**TASK ITEM**: Copy the records below exactly, but leave out any picture they contain.

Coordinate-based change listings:

((

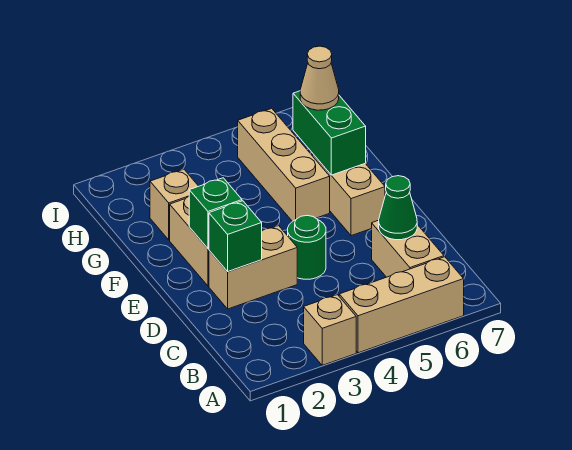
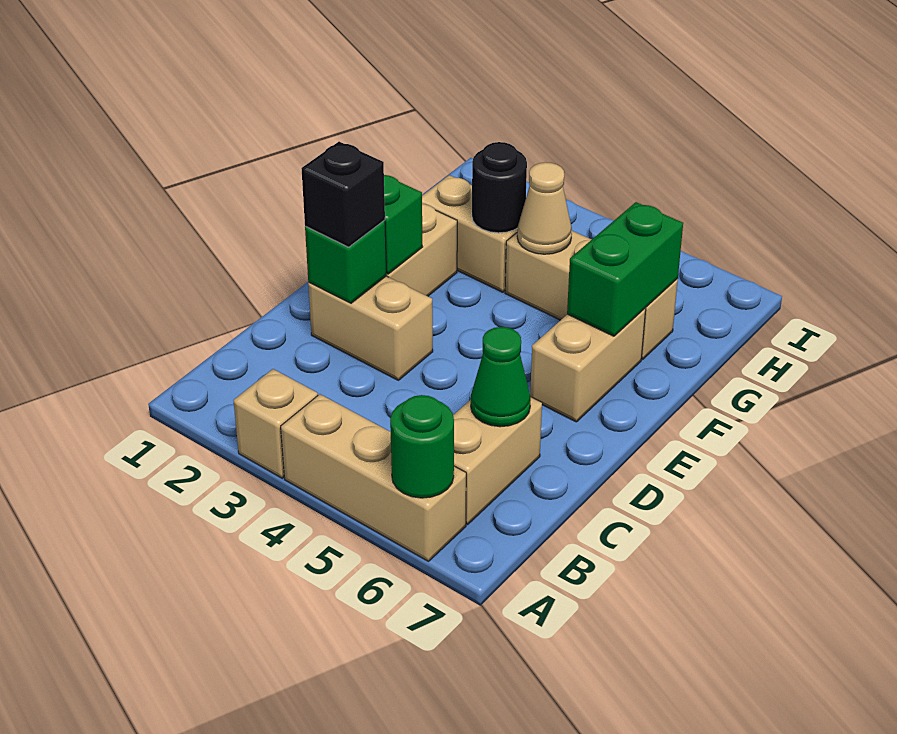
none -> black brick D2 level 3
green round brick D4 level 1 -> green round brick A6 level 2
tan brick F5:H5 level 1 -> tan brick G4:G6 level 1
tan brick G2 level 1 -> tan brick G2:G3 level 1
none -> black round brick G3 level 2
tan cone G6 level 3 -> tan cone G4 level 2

))

**REPLY TO THE EXERCISE**:
none -> black brick D2 level 3
green round brick D4 level 1 -> green round brick A6 level 2
tan brick F5:H5 level 1 -> tan brick G4:G6 level 1
tan brick G2 level 1 -> tan brick G2:G3 level 1
none -> black round brick G3 level 2
tan cone G6 level 3 -> tan cone G4 level 2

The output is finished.